- [Data]:
Content starts
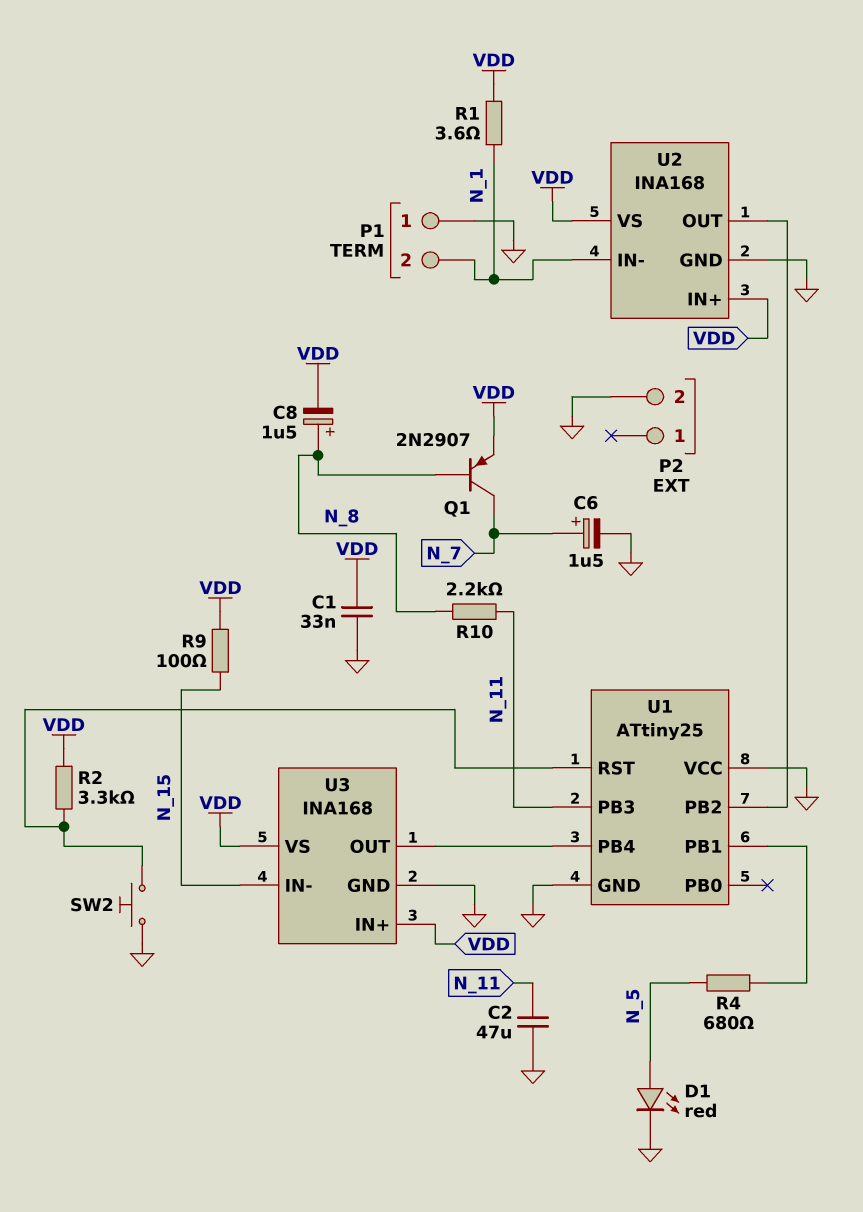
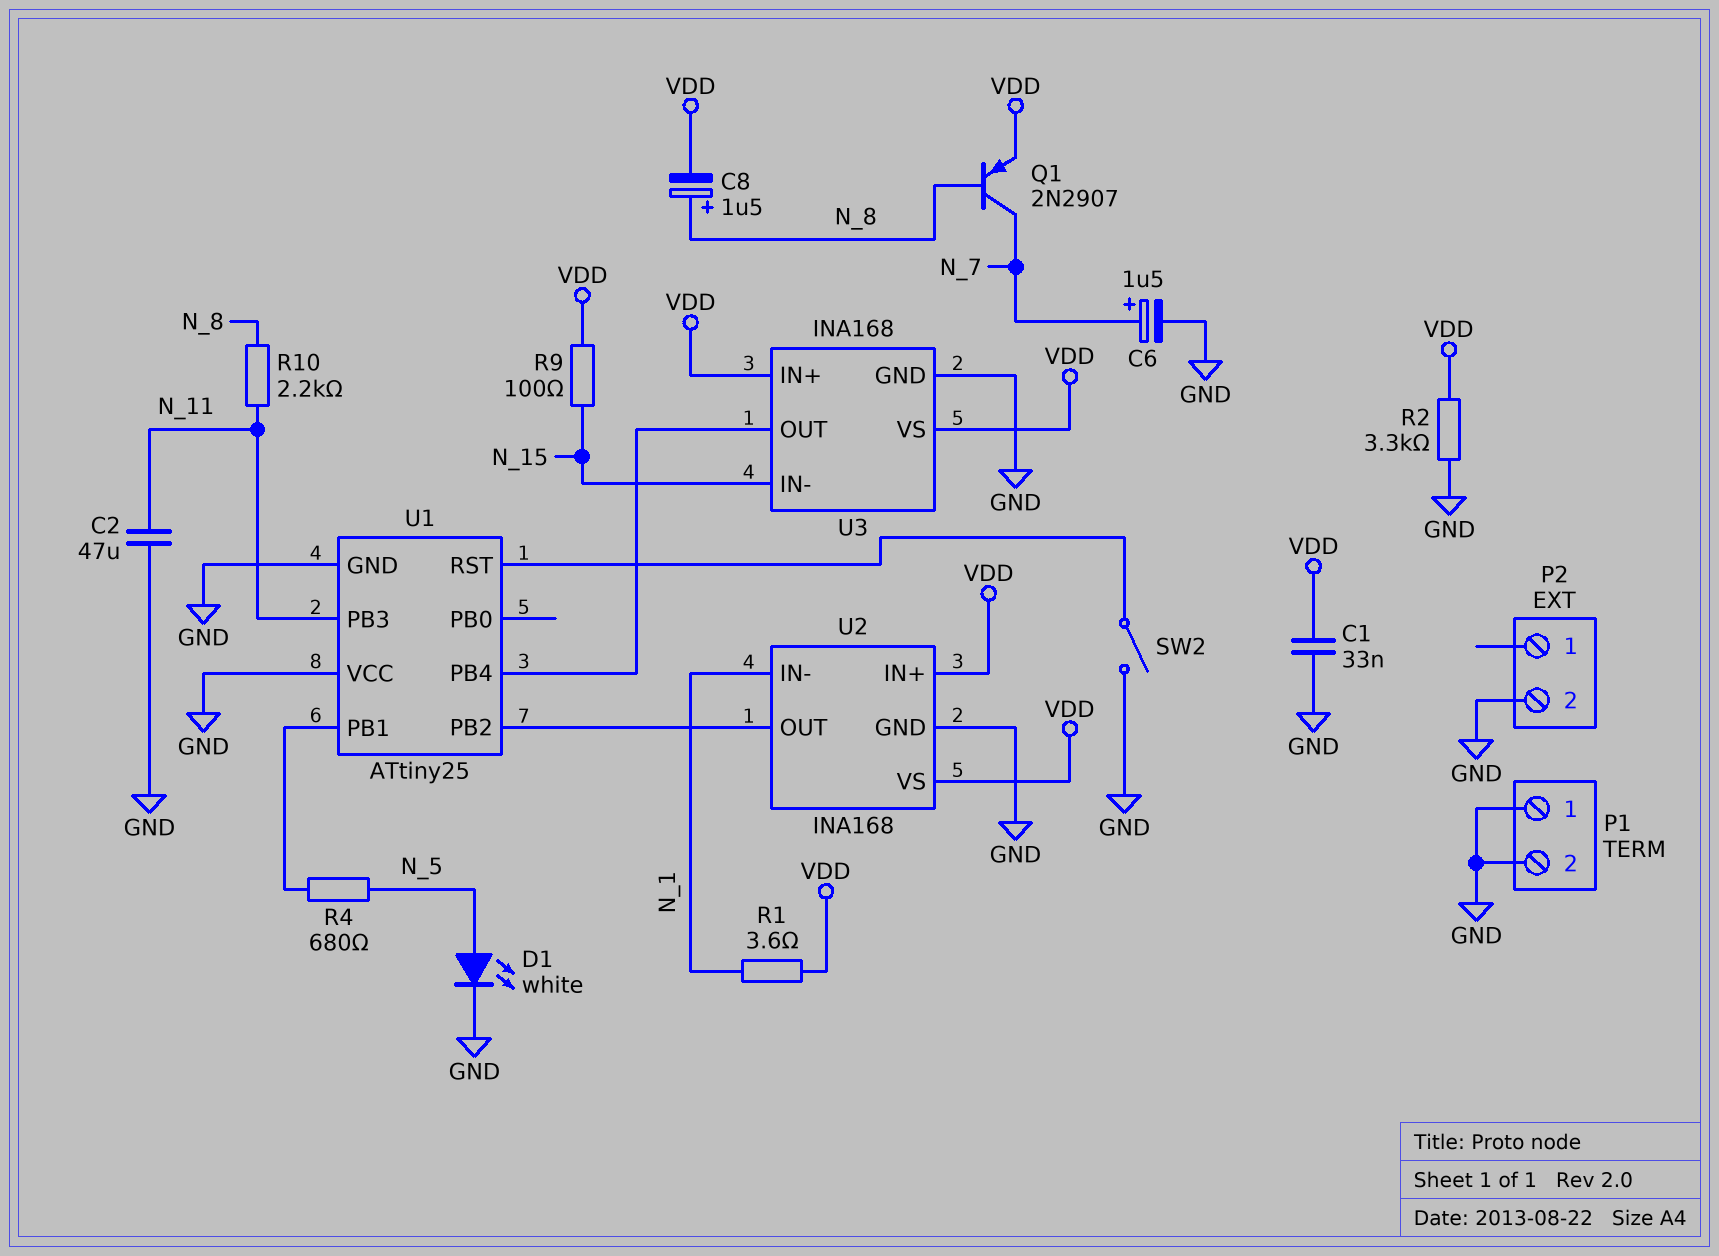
D1: LED red (A N_5, K GND) -> LED white (A N_5, K GND)
P1 pin 2: N_1 -> GND
R2: 3.3k (U1/RST, VDD) -> 3.3k (GND, VDD)
SW2: button (GND, U1/RST) -> switch (GND, U1/RST)

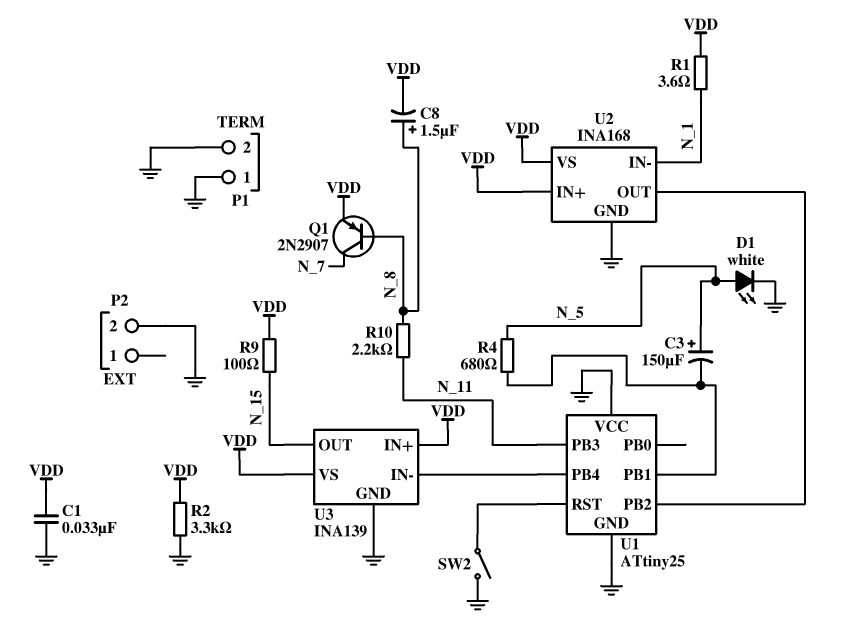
C2: 47uF (GND, N_11) -> none
C3: none -> 150uF (plus N_5, minus U1/PB1)
C6: 1.5uF (plus N_7, minus GND) -> none
U3: INA168 -> INA139
U3 pin IN-: N_15 -> U1/PB4
U3 pin OUT: U1/PB4 -> N_15

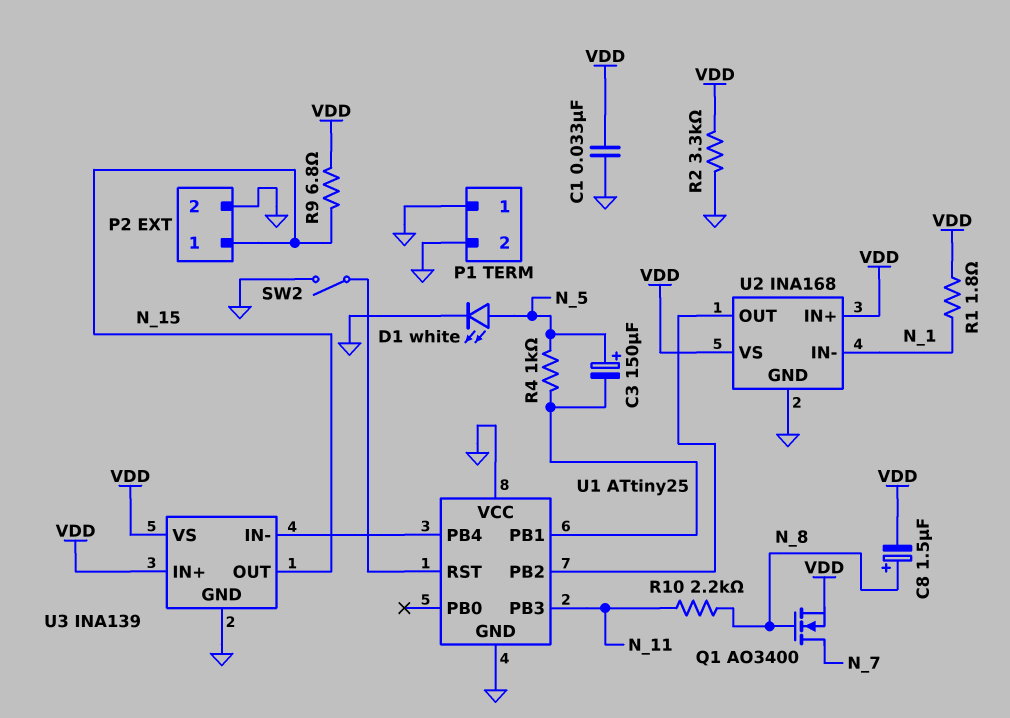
P2 pin 1: none -> N_15
Q1: PNP 2N2907 (B N_8, C N_7, E VDD) -> NMOS AO3400 (G N_8, D N_7, S VDD)
R1: 3.6 (N_1, VDD) -> 1.8 (N_1, VDD)
R4: 680 (N_5, U1/PB1) -> 1k (N_5, U1/PB1)
R9: 100 (N_15, VDD) -> 6.8 (N_15, VDD)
Content ends
- [Task statement]: Using the data above, copy each line that contains "none".

- [Result for this task]:
C2: 47uF (GND, N_11) -> none
C3: none -> 150uF (plus N_5, minus U1/PB1)
C6: 1.5uF (plus N_7, minus GND) -> none
P2 pin 1: none -> N_15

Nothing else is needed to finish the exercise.